• _Your assignment_
Once the line containing "(203, 239) = (240, 232): turquoise" is located, give it again exactly, together with each line that follows it to the end of the entries, and add nothing else.

(Source records)

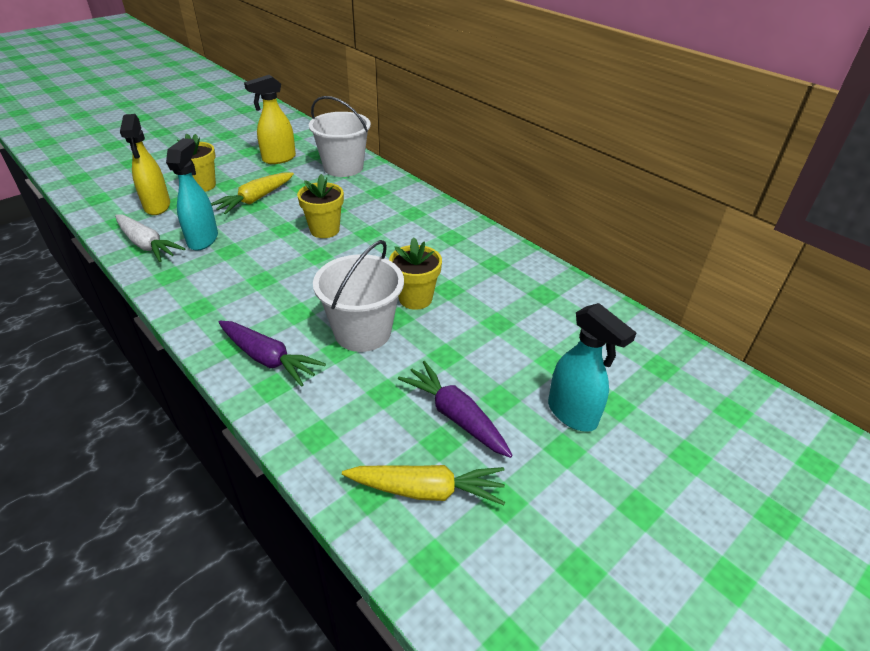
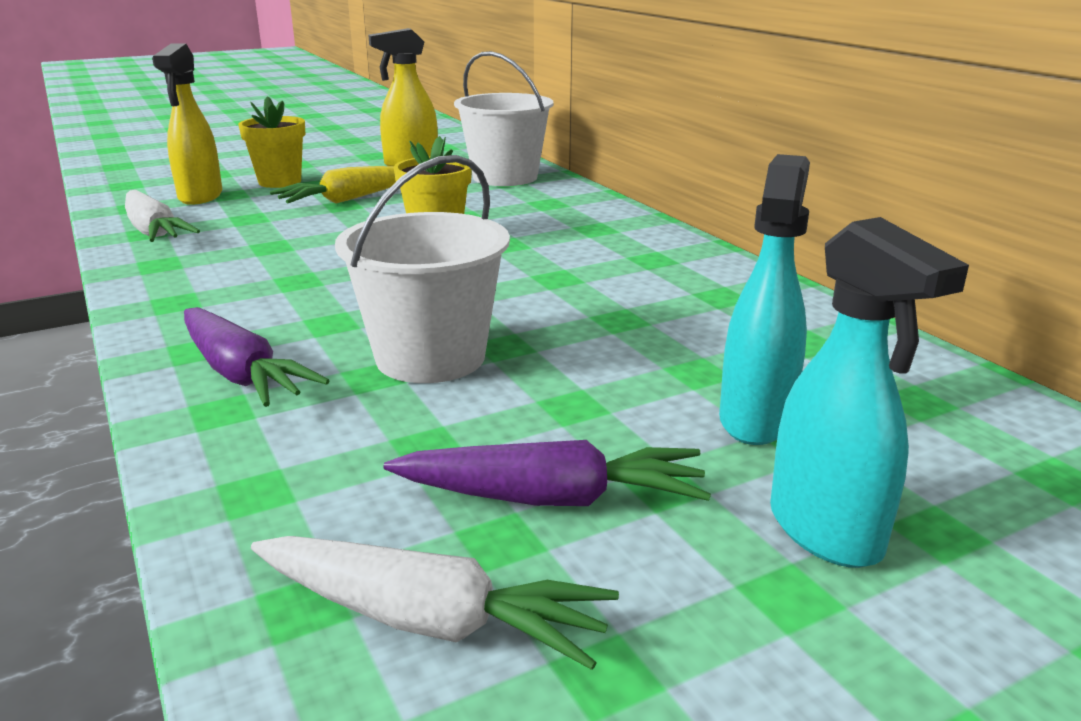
camera: 15 degrees right, 15 degrees down
(203, 239) = (240, 232): turquoise spray bottle -> turquoise spray bottle (755, 419)
(415, 298) = (551, 325): yellow flower pot -> none
(427, 490) = (430, 620): yellow carrot -> white carrot
(455, 415) = (553, 499): purple carrot -> purple carrot turned 120 degrees clockwise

• _Result of the exercise_
(203, 239) = (240, 232): turquoise spray bottle -> turquoise spray bottle (755, 419)
(415, 298) = (551, 325): yellow flower pot -> none
(427, 490) = (430, 620): yellow carrot -> white carrot
(455, 415) = (553, 499): purple carrot -> purple carrot turned 120 degrees clockwise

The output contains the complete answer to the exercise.